- Your objective
Report every line of the records beneath this task that holds the string "track".

- Data listing
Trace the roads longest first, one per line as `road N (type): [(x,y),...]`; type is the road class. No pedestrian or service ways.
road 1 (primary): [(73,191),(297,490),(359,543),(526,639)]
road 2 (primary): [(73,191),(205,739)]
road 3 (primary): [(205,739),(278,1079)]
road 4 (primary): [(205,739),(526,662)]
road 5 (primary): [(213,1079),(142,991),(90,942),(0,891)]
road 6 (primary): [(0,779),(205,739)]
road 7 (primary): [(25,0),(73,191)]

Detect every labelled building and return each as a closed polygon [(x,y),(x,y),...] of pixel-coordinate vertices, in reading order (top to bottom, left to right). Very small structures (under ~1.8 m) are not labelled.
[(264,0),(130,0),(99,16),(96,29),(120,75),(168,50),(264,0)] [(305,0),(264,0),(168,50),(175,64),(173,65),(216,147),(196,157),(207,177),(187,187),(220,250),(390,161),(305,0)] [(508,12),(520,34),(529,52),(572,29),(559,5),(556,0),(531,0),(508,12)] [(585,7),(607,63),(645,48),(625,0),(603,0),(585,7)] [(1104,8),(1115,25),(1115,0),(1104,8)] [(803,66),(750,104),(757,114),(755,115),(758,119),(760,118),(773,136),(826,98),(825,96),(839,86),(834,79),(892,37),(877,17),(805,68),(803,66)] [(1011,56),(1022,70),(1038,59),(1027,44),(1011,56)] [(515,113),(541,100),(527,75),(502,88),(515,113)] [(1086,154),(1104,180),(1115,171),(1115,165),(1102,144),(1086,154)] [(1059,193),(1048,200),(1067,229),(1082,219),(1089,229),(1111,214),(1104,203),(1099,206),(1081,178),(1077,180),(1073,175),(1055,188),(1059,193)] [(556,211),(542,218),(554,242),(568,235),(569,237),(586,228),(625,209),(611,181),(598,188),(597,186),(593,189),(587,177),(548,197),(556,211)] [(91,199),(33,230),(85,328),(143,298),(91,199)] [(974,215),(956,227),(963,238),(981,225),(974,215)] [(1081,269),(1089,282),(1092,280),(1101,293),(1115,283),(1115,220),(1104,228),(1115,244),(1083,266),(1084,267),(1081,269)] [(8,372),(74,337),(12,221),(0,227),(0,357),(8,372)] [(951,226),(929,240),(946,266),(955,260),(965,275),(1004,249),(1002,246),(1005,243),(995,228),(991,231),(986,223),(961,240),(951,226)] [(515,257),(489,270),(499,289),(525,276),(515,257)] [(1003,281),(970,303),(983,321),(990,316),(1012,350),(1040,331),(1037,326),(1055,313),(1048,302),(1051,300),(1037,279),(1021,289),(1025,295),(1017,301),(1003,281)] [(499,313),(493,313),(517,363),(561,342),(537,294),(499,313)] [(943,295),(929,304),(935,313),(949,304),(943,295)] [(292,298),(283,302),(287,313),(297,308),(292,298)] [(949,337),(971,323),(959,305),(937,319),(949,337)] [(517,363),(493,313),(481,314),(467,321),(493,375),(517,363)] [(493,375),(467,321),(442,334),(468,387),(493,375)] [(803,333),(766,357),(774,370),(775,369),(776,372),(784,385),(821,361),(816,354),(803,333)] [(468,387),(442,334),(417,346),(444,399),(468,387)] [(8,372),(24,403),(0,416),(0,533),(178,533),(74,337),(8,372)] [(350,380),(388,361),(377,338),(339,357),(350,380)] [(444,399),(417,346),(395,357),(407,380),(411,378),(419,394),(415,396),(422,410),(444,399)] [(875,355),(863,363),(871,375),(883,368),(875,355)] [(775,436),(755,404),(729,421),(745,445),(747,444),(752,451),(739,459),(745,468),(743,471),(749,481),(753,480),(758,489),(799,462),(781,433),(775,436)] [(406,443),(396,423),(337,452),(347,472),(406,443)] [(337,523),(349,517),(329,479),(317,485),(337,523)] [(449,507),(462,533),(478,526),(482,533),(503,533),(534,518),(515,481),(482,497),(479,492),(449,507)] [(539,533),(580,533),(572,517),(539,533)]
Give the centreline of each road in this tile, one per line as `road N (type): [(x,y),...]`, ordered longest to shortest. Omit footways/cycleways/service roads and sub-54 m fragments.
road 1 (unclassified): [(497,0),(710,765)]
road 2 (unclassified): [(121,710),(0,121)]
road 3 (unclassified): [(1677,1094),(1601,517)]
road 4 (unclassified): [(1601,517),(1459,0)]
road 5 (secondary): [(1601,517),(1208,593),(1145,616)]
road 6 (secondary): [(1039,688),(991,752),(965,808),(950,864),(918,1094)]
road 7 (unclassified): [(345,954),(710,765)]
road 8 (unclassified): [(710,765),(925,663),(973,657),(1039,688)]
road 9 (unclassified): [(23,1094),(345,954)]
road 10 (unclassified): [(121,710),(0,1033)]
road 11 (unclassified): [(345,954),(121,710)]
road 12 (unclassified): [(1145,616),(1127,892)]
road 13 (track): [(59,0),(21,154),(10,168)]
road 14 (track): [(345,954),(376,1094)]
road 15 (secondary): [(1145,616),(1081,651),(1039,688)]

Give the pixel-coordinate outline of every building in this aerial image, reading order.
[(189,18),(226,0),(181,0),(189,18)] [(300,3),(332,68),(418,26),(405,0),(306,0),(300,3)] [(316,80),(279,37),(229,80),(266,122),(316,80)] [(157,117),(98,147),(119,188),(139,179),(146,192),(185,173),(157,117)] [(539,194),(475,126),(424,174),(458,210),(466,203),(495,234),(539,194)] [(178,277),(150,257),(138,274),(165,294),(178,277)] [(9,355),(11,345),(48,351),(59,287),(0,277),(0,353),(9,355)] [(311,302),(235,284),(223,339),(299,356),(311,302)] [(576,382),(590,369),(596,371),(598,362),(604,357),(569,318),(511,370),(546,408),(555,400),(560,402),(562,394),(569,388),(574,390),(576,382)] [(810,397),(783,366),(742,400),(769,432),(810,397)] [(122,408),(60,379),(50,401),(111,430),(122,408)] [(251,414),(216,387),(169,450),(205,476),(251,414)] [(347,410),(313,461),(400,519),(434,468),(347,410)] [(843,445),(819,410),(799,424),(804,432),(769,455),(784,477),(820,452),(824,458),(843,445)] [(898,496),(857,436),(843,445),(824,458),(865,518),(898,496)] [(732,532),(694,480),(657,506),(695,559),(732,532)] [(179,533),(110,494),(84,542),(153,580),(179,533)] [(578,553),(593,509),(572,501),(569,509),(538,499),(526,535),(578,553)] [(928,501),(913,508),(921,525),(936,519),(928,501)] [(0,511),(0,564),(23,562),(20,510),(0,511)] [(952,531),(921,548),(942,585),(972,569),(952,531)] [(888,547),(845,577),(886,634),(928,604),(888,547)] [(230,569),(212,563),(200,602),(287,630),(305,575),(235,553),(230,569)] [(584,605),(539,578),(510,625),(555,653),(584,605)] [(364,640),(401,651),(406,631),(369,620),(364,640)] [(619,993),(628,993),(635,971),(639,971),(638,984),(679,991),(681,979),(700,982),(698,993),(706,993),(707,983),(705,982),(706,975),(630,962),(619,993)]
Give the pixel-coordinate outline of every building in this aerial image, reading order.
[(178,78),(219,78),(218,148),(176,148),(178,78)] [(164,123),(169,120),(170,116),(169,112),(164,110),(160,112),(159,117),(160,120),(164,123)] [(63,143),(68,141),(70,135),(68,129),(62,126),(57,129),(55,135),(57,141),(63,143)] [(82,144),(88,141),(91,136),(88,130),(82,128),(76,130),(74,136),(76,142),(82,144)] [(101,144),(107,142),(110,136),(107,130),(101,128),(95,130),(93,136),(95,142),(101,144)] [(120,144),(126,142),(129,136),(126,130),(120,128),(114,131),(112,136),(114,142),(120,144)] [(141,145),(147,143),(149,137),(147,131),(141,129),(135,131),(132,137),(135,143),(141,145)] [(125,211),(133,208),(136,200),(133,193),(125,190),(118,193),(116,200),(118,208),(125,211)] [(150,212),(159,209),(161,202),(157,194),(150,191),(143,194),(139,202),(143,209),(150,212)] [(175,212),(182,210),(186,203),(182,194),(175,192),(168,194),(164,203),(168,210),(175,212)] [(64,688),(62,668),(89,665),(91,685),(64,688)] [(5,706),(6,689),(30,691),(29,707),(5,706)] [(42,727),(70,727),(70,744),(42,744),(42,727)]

- Solution for this task
road 13 (track): [(59,0),(21,154),(10,168)]
road 14 (track): [(345,954),(376,1094)]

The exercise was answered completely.